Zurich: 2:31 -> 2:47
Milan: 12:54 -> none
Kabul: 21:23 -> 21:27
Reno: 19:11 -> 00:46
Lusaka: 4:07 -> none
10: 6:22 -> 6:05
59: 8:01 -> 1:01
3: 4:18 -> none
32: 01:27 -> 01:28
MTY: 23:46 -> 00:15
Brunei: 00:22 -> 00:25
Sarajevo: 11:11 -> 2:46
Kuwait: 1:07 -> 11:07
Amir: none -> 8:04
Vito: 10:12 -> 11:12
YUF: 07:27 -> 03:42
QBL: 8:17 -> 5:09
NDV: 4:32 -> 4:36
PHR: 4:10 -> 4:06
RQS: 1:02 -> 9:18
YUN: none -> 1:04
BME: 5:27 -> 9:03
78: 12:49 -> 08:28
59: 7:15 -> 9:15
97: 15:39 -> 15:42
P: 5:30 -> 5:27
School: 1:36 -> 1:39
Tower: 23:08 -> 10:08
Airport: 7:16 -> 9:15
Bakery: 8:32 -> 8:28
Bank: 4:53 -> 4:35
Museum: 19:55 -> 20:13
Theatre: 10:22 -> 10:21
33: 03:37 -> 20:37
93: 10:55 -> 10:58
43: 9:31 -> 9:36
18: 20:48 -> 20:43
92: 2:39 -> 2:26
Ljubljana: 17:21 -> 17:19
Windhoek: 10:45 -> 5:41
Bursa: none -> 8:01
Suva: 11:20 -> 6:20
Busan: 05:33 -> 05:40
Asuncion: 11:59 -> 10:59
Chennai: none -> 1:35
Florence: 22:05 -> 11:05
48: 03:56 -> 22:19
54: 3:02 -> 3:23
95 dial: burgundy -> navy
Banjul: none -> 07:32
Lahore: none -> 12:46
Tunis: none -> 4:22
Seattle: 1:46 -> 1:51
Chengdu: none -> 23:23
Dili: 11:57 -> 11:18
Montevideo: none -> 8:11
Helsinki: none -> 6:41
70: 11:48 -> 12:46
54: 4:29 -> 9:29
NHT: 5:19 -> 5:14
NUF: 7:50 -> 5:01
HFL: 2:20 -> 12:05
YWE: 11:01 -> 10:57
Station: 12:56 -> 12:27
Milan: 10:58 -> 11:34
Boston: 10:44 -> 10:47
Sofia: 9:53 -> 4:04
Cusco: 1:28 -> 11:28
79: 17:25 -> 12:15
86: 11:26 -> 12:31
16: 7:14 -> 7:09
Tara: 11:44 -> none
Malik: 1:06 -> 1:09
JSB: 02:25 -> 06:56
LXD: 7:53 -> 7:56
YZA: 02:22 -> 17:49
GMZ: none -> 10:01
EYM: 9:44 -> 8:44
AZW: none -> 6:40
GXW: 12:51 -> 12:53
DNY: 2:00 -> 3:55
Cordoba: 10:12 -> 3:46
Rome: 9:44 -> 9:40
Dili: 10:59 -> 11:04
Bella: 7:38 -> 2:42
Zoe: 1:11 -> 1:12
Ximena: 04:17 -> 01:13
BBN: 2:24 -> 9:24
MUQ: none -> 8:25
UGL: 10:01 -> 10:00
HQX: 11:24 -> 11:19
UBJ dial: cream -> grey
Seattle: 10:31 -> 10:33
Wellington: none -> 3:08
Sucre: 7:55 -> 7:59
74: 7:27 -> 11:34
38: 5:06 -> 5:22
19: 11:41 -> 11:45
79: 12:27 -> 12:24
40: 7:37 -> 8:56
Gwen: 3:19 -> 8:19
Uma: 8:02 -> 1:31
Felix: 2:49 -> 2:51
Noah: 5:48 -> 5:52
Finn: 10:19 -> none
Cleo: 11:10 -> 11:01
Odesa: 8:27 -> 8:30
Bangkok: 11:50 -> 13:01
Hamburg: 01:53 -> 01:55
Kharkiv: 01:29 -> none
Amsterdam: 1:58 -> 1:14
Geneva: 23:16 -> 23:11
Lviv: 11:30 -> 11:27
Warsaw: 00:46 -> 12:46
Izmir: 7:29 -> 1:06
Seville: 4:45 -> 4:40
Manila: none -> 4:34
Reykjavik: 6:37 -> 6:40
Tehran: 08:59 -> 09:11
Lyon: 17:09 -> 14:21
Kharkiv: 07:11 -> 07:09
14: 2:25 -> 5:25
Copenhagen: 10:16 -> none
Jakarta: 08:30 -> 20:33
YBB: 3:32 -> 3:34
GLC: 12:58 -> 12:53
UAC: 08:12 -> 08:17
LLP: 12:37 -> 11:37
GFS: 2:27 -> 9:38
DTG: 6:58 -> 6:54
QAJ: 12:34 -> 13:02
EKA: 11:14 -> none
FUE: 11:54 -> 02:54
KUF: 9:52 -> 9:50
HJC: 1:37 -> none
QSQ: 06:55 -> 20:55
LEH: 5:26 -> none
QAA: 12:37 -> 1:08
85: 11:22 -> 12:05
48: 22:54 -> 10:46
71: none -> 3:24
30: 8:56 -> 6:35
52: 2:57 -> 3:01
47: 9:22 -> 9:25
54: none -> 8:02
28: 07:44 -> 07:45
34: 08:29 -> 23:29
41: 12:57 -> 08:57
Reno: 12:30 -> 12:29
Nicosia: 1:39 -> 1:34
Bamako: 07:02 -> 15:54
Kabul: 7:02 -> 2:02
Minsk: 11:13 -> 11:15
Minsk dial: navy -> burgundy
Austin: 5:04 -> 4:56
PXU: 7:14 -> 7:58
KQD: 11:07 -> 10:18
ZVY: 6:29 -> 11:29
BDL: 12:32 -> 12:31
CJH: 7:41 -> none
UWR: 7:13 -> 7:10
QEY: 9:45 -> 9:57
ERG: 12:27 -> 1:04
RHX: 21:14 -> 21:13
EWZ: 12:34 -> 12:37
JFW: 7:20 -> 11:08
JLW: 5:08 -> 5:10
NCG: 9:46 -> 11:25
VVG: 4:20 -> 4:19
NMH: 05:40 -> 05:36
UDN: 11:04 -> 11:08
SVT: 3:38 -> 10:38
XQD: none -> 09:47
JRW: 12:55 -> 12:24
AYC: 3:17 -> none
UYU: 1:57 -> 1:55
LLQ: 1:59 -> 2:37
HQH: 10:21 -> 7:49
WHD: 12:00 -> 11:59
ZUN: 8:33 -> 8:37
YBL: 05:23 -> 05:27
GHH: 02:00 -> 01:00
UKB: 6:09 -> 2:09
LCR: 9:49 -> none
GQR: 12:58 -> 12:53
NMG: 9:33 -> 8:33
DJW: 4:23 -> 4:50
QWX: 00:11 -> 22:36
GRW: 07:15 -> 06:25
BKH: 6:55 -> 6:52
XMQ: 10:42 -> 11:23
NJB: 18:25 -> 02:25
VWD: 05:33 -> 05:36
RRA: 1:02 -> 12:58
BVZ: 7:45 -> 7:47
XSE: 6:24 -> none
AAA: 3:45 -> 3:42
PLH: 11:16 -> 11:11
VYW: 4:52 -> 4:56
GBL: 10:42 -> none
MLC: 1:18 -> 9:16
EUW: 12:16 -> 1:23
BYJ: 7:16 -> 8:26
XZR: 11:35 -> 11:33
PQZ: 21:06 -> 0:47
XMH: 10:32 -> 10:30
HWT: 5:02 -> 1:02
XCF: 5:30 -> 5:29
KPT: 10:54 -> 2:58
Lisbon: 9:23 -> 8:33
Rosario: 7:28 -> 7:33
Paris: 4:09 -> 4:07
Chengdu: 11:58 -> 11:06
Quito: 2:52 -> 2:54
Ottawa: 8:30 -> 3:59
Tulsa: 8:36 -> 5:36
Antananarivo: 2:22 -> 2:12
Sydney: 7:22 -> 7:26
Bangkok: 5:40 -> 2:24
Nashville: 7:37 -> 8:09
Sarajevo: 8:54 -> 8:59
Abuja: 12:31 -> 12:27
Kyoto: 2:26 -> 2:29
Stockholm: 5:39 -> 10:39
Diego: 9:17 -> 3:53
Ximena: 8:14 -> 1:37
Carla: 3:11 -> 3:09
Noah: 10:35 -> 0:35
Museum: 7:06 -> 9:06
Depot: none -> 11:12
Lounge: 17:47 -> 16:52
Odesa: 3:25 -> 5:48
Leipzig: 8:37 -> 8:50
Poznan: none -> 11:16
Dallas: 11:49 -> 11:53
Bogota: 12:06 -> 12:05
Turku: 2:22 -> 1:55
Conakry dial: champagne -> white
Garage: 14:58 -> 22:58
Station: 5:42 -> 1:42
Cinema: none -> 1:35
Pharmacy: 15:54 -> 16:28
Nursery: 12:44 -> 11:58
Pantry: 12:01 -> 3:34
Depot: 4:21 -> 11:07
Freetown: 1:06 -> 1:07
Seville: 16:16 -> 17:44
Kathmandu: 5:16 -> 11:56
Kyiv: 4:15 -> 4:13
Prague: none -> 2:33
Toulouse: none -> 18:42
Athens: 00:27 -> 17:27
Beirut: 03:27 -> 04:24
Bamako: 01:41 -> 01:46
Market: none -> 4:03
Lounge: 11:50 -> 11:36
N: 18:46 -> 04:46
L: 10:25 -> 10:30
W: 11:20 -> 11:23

Goal. Extract the lines of the material word for word, starting at its first line and ending at the line that contains "PHR: 4:10 -> 4:06". Include both of those lines.

Task response.
Zurich: 2:31 -> 2:47
Milan: 12:54 -> none
Kabul: 21:23 -> 21:27
Reno: 19:11 -> 00:46
Lusaka: 4:07 -> none
10: 6:22 -> 6:05
59: 8:01 -> 1:01
3: 4:18 -> none
32: 01:27 -> 01:28
MTY: 23:46 -> 00:15
Brunei: 00:22 -> 00:25
Sarajevo: 11:11 -> 2:46
Kuwait: 1:07 -> 11:07
Amir: none -> 8:04
Vito: 10:12 -> 11:12
YUF: 07:27 -> 03:42
QBL: 8:17 -> 5:09
NDV: 4:32 -> 4:36
PHR: 4:10 -> 4:06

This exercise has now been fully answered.